PROBLEM DESCRIPTION | Retype, exactly as they appear below, the lines between the line holding "phone (turquoise) (582,547,647,610)" and the line holding "plate (russet) (168,401,303,523)", both ends included.

Object correspondence data
──────

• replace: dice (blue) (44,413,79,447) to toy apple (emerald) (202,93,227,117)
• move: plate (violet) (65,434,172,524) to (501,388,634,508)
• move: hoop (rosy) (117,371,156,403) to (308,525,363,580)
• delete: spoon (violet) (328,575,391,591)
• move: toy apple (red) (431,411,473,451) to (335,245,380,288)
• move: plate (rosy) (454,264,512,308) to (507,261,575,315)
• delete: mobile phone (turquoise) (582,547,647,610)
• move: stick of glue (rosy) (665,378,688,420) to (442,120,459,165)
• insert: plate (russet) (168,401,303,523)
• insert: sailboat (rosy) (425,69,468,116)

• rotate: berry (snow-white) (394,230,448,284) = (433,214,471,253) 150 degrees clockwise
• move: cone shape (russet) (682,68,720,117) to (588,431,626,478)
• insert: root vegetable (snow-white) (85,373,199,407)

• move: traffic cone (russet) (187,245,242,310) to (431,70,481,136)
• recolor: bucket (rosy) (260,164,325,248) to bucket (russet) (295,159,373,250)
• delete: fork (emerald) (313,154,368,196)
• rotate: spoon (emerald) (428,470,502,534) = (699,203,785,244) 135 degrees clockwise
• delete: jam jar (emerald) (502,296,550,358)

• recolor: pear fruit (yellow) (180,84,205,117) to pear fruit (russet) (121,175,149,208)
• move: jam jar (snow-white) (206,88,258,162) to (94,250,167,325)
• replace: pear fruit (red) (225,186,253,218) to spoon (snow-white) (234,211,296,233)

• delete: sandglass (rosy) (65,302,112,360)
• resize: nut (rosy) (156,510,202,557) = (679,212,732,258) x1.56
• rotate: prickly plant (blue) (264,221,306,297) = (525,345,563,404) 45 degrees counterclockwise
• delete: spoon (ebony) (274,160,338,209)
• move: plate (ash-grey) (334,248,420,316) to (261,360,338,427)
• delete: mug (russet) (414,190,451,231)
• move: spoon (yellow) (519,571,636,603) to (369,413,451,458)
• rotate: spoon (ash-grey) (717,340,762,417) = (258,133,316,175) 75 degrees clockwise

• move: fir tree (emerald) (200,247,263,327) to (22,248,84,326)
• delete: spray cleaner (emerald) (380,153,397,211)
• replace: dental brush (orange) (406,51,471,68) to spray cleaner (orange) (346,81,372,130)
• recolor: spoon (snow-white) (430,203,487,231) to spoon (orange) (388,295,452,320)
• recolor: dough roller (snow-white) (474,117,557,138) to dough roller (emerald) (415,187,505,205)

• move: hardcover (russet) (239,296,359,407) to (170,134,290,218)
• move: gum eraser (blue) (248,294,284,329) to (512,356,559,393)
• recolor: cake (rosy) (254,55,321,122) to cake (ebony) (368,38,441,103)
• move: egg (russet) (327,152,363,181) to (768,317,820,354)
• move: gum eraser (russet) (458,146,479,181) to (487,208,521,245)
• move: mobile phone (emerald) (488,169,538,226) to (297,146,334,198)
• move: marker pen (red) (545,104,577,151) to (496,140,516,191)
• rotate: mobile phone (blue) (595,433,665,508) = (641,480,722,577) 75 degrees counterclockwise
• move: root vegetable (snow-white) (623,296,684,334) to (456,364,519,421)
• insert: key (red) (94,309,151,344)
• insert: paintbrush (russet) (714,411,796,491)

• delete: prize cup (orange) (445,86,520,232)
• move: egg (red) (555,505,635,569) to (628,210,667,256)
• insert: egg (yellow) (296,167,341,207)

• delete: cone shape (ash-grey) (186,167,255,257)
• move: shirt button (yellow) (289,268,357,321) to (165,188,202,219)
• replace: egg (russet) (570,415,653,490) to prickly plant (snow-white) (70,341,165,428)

──────

EXPECTED ANSWER |
• delete: mobile phone (turquoise) (582,547,647,610)
• move: stick of glue (rosy) (665,378,688,420) to (442,120,459,165)
• insert: plate (russet) (168,401,303,523)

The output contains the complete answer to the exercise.